(DIRECTIONS FOR THIS TASK)
Give back each line of the material that contains the word "moved".

(EXERCISE DATA)
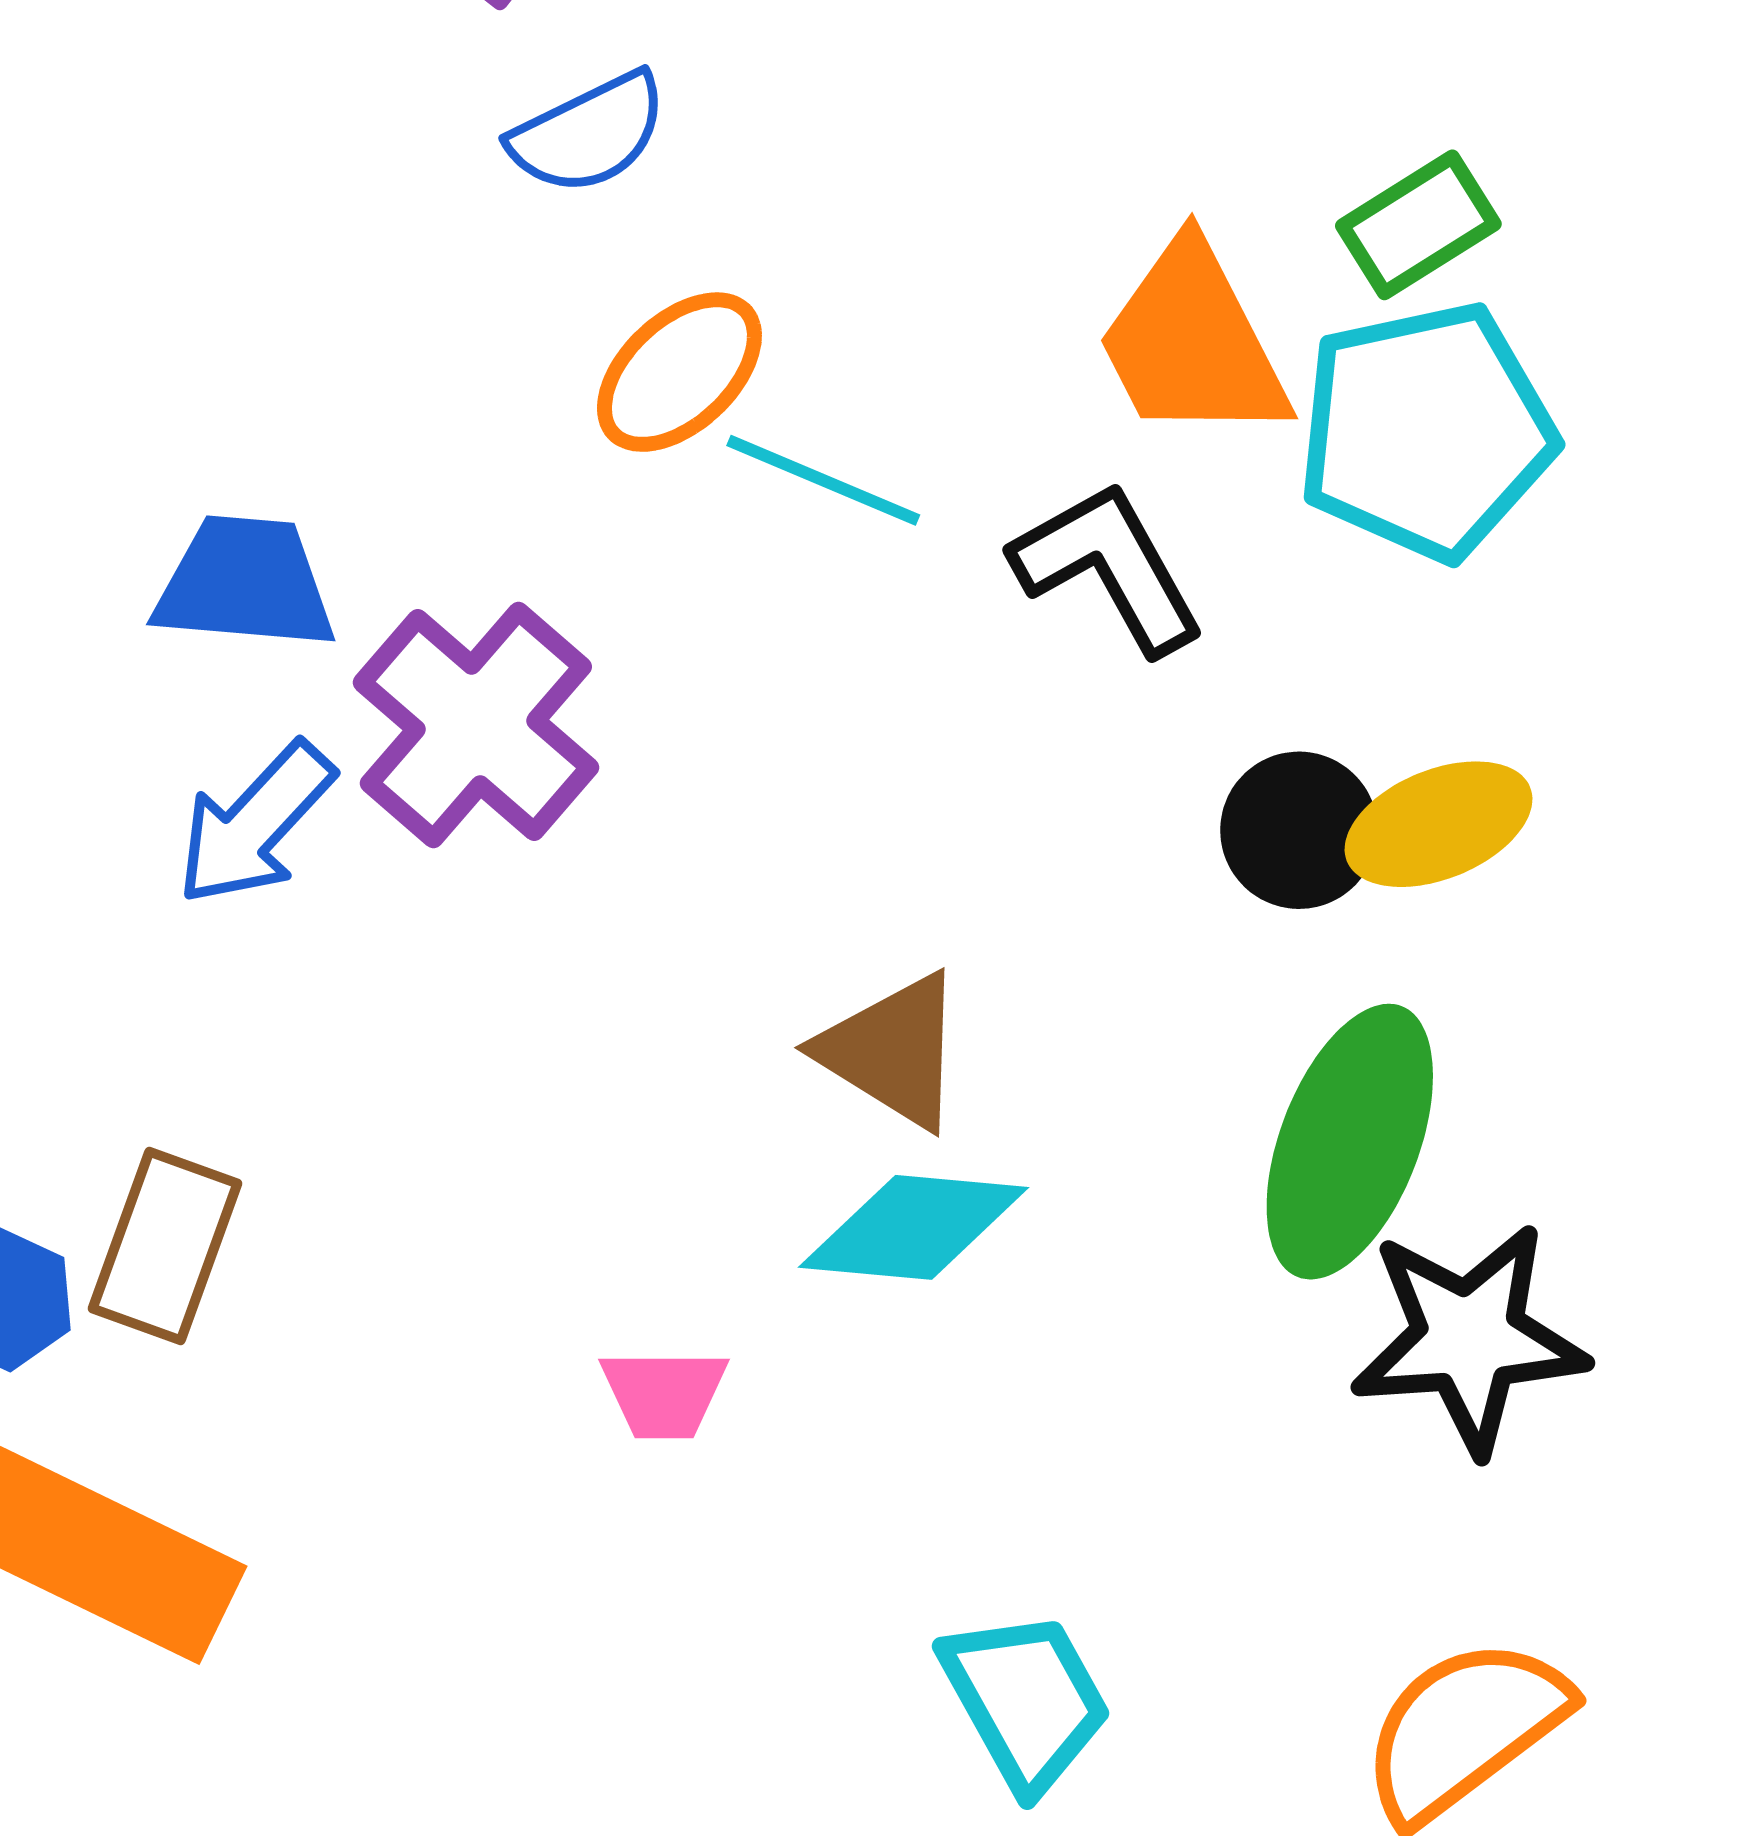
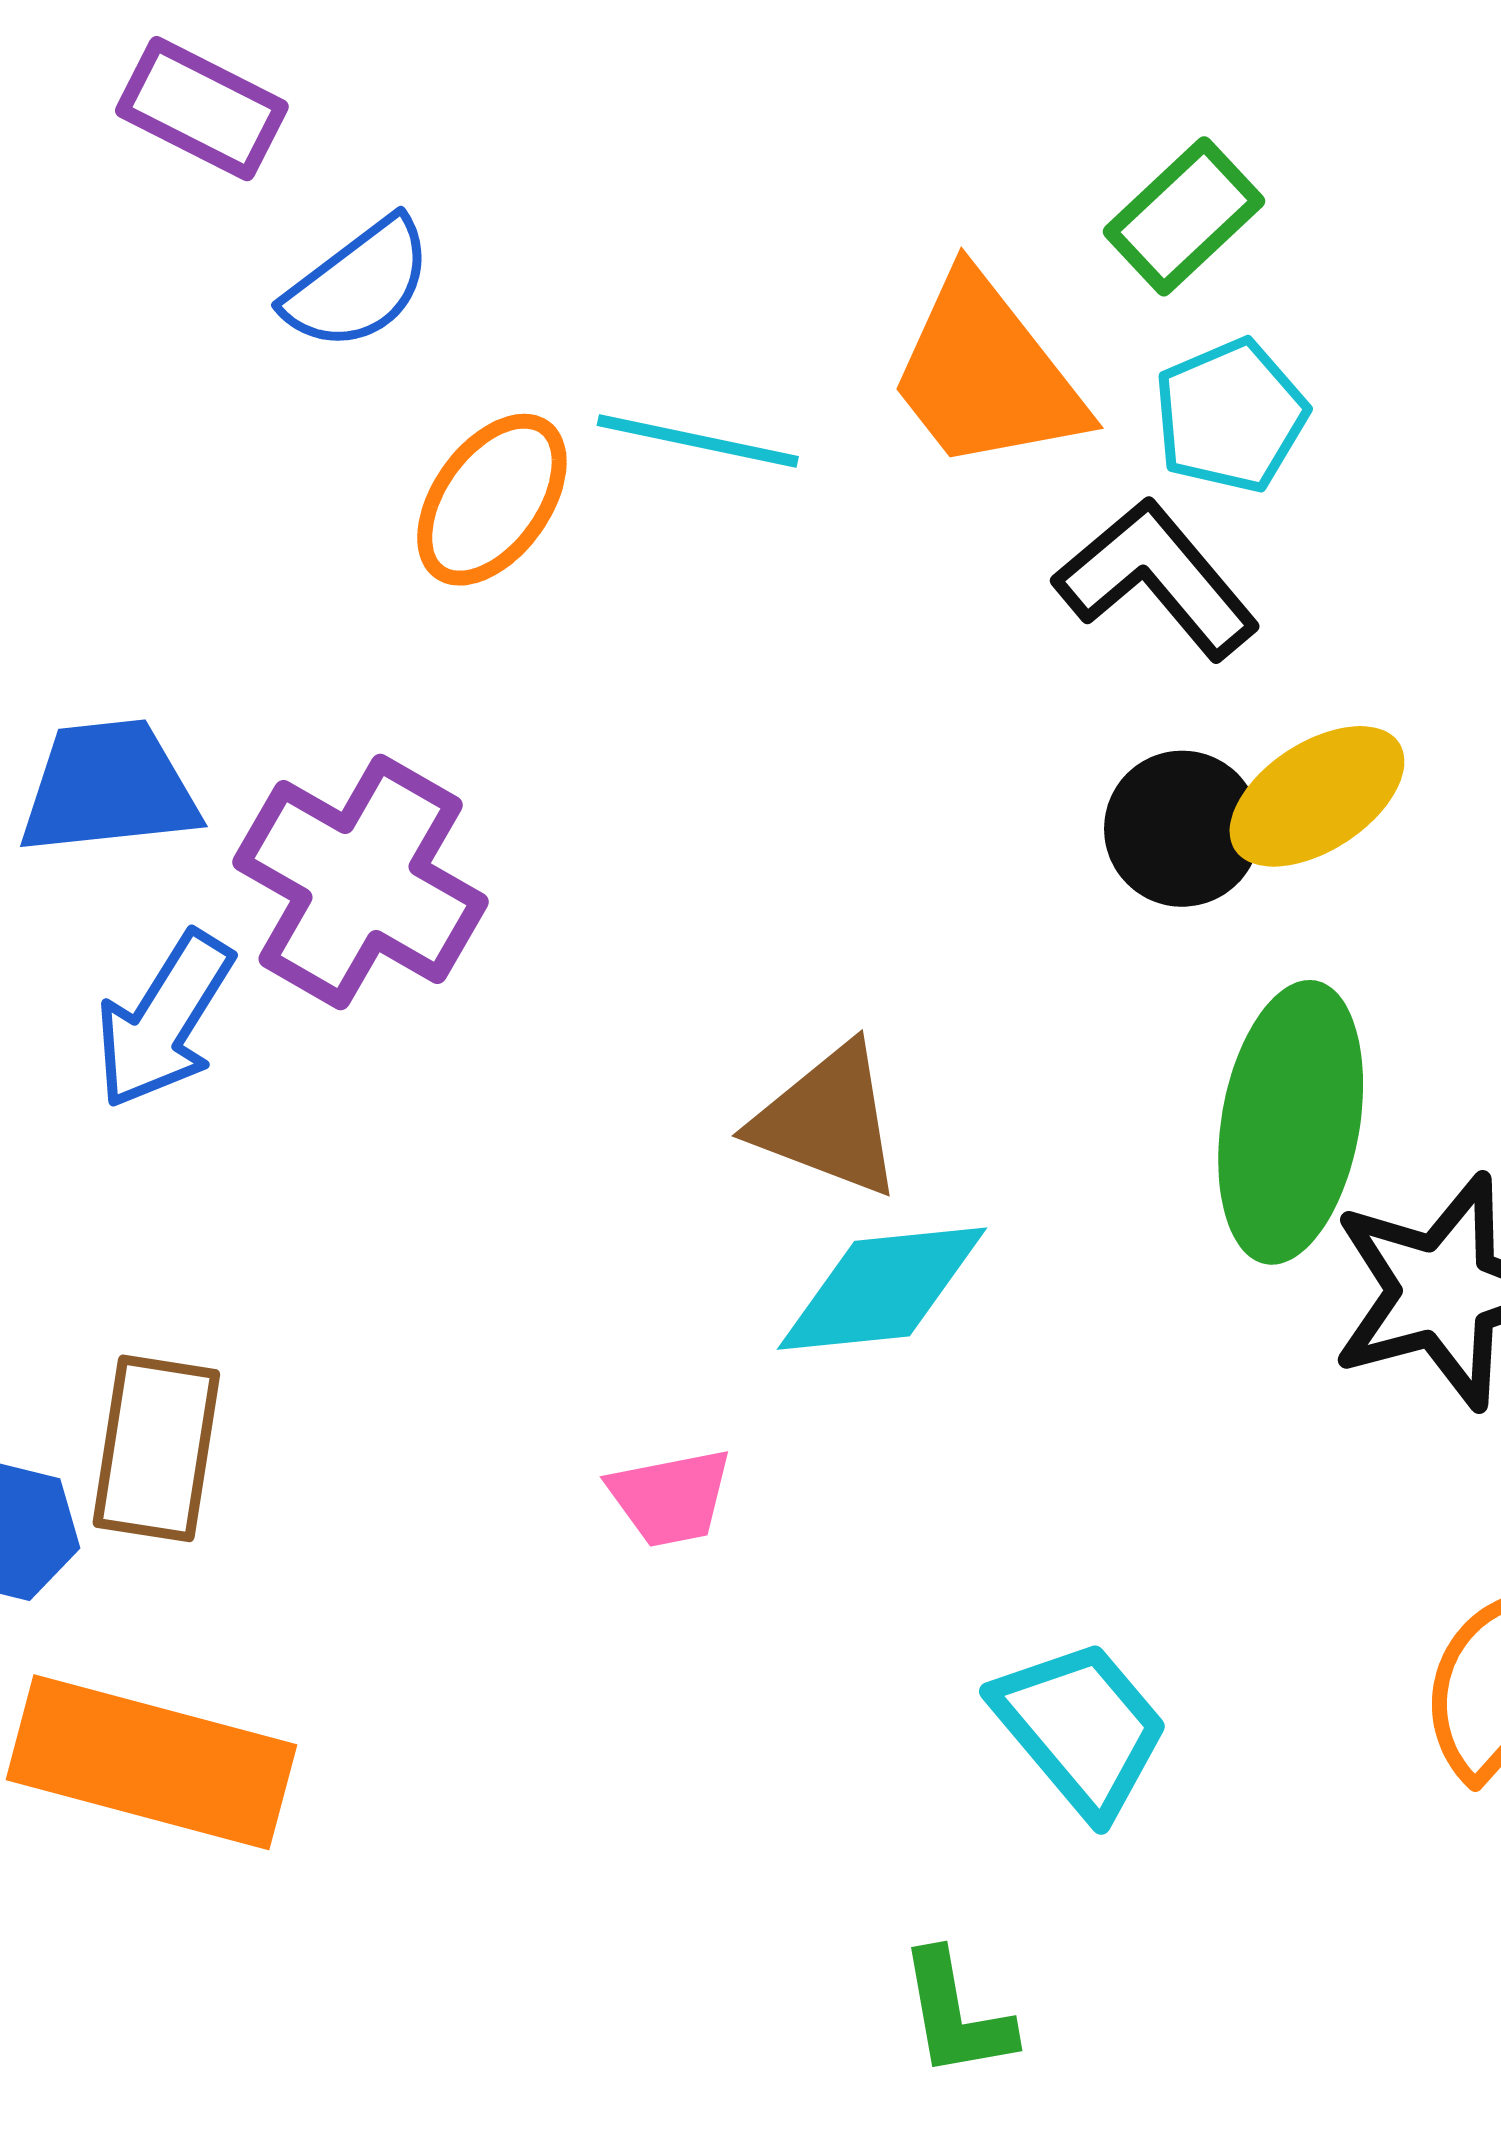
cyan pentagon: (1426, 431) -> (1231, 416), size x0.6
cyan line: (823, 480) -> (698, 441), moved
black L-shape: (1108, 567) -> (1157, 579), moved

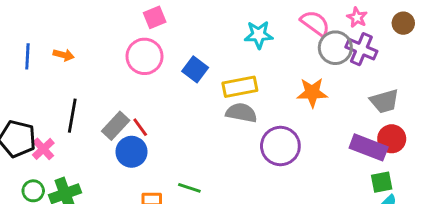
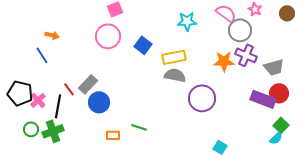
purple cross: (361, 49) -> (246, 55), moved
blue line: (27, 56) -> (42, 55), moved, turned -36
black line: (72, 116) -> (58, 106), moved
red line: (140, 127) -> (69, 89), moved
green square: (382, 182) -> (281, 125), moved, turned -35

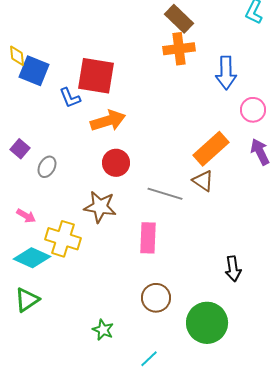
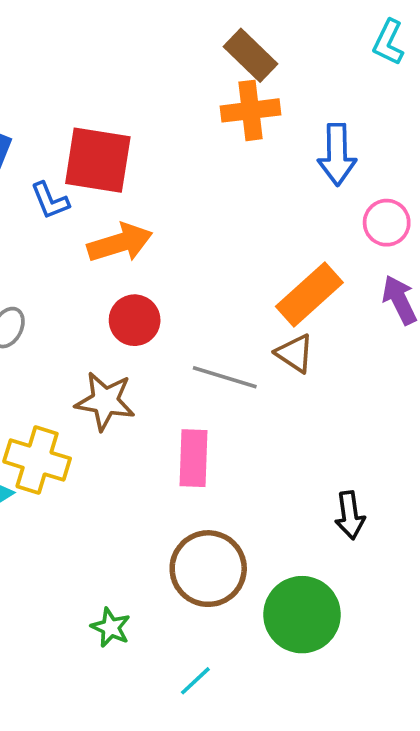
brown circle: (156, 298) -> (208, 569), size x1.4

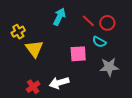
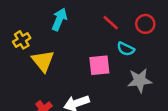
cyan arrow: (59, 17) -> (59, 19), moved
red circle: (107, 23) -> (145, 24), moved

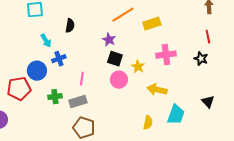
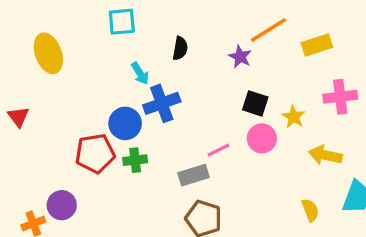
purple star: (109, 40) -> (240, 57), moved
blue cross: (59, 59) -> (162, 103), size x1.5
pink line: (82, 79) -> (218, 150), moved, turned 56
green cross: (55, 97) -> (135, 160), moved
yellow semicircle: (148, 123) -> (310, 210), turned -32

(SOLUTION FOR THIS TASK)
cyan line: (823, 480) -> (698, 441), moved
black L-shape: (1108, 567) -> (1157, 579), moved
purple cross: (361, 49) -> (246, 55), moved
blue line: (27, 56) -> (42, 55), moved, turned -36
black line: (72, 116) -> (58, 106), moved
red line: (140, 127) -> (69, 89), moved
green square: (382, 182) -> (281, 125), moved, turned -35
cyan arrow: (59, 17) -> (59, 19), moved
red circle: (107, 23) -> (145, 24), moved
purple star: (109, 40) -> (240, 57), moved
pink line: (82, 79) -> (218, 150), moved, turned 56
green cross: (55, 97) -> (135, 160), moved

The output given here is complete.